- **BRIEF**
Could you copy exactly the lines below from the one with "recolor: rakieta [turkusowy]" to the one with "insert: dzwonek [różowy] [131,292,208,406]", inclusive, leaving out any pictures?

- **DATASET**
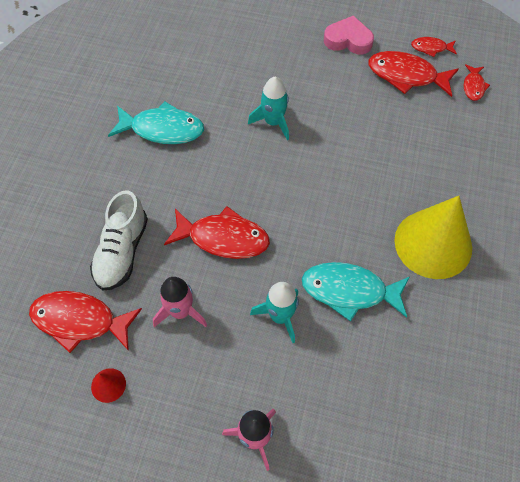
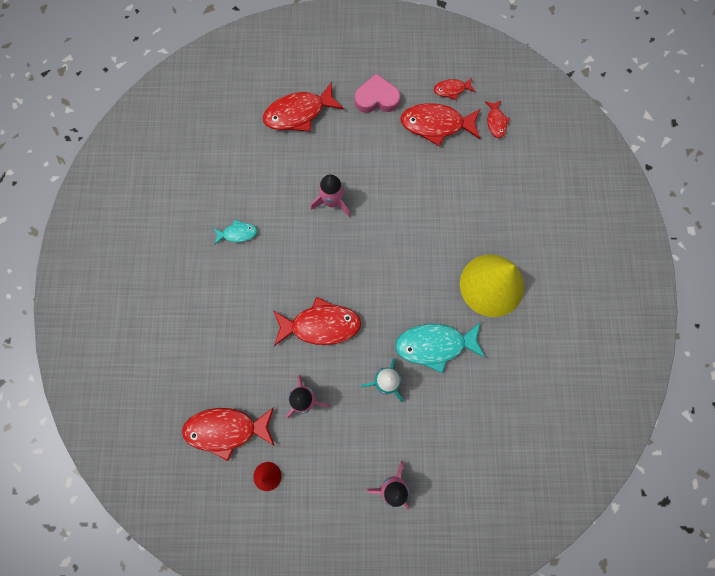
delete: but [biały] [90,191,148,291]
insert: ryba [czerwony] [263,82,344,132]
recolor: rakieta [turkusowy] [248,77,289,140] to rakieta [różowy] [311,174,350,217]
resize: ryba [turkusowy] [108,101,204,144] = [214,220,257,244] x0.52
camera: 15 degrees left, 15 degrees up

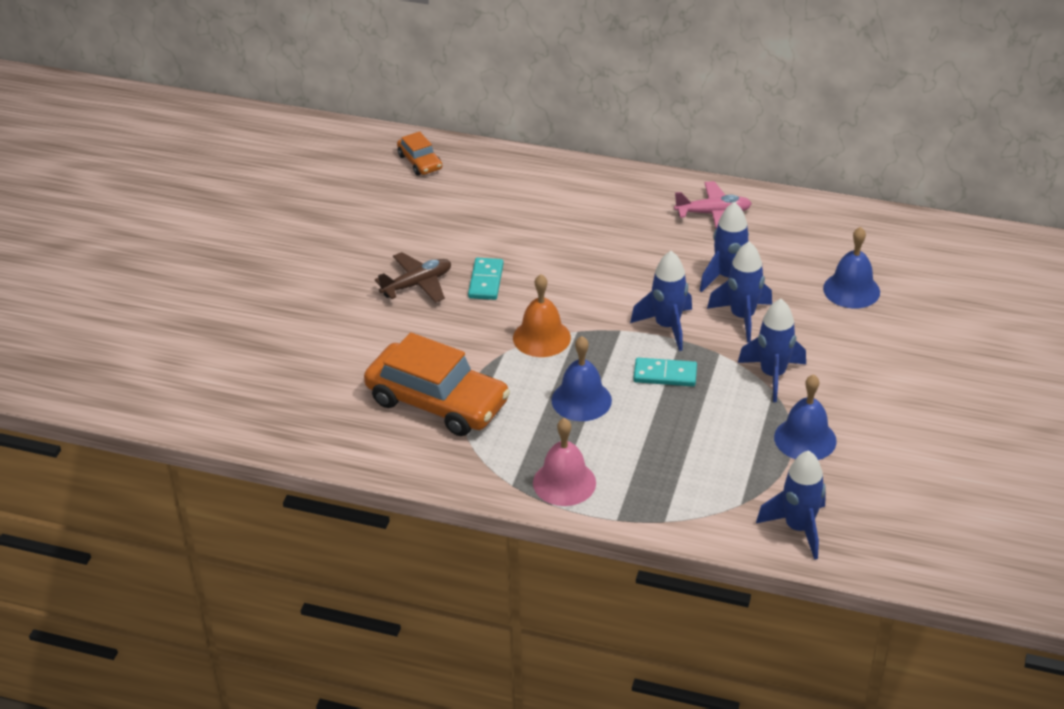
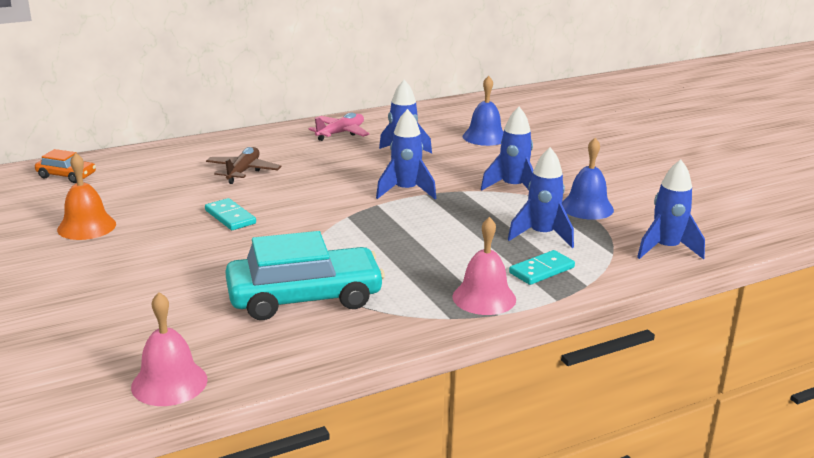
delete: dzwonek [niebieski] [552,336,612,421]
insert: dzwonek [różowy] [131,292,208,406]
move: rakieta [niebieski] [707,242,772,342] to [508,147,574,248]; samolot [brązowy] [375,252,451,303] to [206,147,281,184]; dzwonek [pomarańczowy] [513,274,571,357] to [57,153,116,240]; kostka domina [turkusowy] [633,358,697,387] to [509,250,575,285]
recolor: samochód [pomarańczowy] [364,332,510,436] to samochód [turkusowy] [225,231,385,320]
camera: 45 degrees left, 15 degrees down

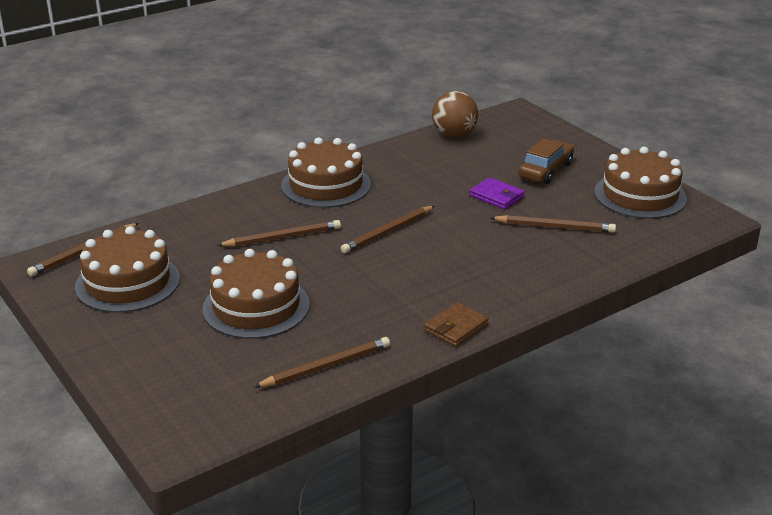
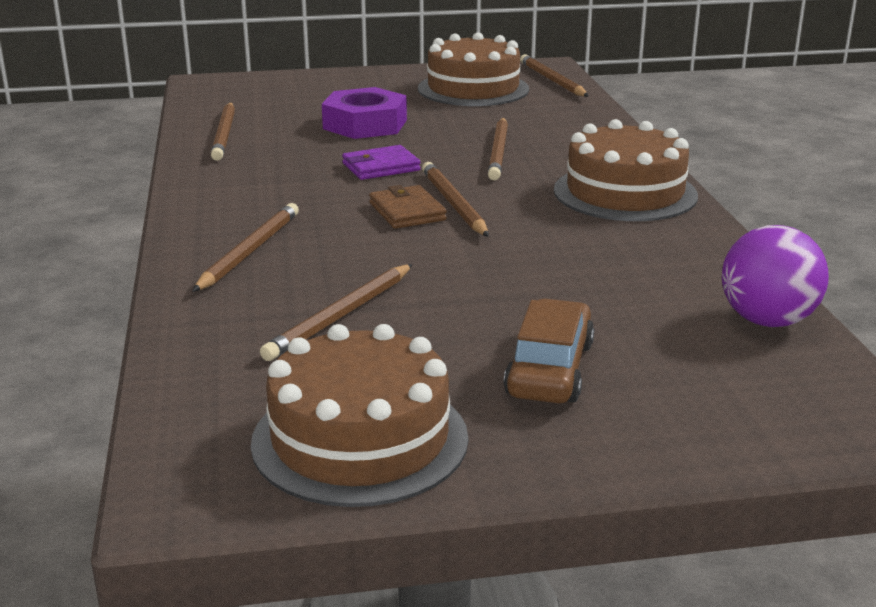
insert: ołówek [brązowy] [192,203,299,292]
move: portfel [fioletowy] [470,177,525,209] to [342,145,421,180]; portfel [brązowy] [424,302,489,347] to [369,185,447,229]
replace: tort [brązowy] [202,249,310,339] to nakrętka [fioletowy] [322,87,407,139]
recolor: piłka [brązowy] [432,91,478,137] to piłka [fioletowy] [722,225,829,327]
rotate: samochód [brązowy] [518,138,574,184] = [504,299,594,403] 135 degrees counterclockwise
camera: 115 degrees right, 5 degrees down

- **EXERCISE ANSWER**
recolor: rakieta [turkusowy] [248,77,289,140] to rakieta [różowy] [311,174,350,217]
resize: ryba [turkusowy] [108,101,204,144] = [214,220,257,244] x0.52
camera: 15 degrees left, 15 degrees up

delete: dzwonek [niebieski] [552,336,612,421]
insert: dzwonek [różowy] [131,292,208,406]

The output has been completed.